Version comparison data
□ □ □ □ □ □ □

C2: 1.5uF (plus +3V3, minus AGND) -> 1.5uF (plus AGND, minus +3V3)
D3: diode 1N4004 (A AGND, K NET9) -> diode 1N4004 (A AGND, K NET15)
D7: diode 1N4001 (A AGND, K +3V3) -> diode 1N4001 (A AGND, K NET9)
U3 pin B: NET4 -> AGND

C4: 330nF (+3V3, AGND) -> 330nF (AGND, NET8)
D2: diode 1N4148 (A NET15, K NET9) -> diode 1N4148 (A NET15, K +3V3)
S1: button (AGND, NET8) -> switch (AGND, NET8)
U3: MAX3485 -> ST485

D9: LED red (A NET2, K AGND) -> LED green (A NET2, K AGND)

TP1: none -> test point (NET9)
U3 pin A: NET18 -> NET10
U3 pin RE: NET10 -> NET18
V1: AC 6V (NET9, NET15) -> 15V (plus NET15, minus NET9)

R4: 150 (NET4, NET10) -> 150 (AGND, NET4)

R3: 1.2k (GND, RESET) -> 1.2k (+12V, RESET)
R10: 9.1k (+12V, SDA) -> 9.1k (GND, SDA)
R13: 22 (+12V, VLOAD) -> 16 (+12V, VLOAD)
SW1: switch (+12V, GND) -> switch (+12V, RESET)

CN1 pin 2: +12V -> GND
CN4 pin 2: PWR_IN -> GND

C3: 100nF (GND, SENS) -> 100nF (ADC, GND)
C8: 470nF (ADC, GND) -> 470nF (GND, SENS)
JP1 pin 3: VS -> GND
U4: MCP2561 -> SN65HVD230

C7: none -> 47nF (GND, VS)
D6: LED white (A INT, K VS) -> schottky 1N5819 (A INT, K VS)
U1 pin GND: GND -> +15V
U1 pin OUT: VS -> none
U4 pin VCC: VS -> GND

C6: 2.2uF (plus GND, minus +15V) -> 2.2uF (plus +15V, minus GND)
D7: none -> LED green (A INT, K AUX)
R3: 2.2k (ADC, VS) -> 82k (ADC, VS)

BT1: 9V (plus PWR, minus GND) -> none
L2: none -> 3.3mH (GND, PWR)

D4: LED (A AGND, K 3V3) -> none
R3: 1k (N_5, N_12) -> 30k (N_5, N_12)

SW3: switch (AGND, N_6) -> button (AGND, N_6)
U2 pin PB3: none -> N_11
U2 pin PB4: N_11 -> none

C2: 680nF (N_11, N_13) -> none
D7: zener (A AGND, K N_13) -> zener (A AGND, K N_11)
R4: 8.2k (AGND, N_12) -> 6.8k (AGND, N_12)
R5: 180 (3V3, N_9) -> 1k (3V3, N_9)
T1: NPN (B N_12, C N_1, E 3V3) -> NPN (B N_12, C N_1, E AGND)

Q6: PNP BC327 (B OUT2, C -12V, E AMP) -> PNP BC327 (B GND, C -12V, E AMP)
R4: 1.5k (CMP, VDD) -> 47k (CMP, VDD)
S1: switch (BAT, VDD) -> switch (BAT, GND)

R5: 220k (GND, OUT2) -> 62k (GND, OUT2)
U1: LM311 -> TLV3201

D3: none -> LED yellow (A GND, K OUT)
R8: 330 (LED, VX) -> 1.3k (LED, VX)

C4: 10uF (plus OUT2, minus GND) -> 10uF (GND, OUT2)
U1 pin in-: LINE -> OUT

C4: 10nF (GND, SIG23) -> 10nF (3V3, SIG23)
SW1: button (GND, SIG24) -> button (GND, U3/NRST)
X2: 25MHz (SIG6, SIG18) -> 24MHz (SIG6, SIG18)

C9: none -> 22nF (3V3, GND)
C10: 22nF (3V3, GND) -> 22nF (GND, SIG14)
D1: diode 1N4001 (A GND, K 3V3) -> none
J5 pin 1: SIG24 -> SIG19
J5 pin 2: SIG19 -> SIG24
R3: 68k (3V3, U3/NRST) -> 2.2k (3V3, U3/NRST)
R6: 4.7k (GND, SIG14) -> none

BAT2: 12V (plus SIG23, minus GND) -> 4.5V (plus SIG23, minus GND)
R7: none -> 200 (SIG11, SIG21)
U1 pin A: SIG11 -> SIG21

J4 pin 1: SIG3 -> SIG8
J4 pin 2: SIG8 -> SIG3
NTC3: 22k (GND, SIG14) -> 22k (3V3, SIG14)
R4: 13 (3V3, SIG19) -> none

□ □ □ □ □ □ □

WORK REQUIRED ▸
Those lines of the records that contain the string "minus" should be identified and copied.

TASK OUTPUT ▸
C2: 1.5uF (plus +3V3, minus AGND) -> 1.5uF (plus AGND, minus +3V3)
V1: AC 6V (NET9, NET15) -> 15V (plus NET15, minus NET9)
C6: 2.2uF (plus GND, minus +15V) -> 2.2uF (plus +15V, minus GND)
BT1: 9V (plus PWR, minus GND) -> none
C4: 10uF (plus OUT2, minus GND) -> 10uF (GND, OUT2)
BAT2: 12V (plus SIG23, minus GND) -> 4.5V (plus SIG23, minus GND)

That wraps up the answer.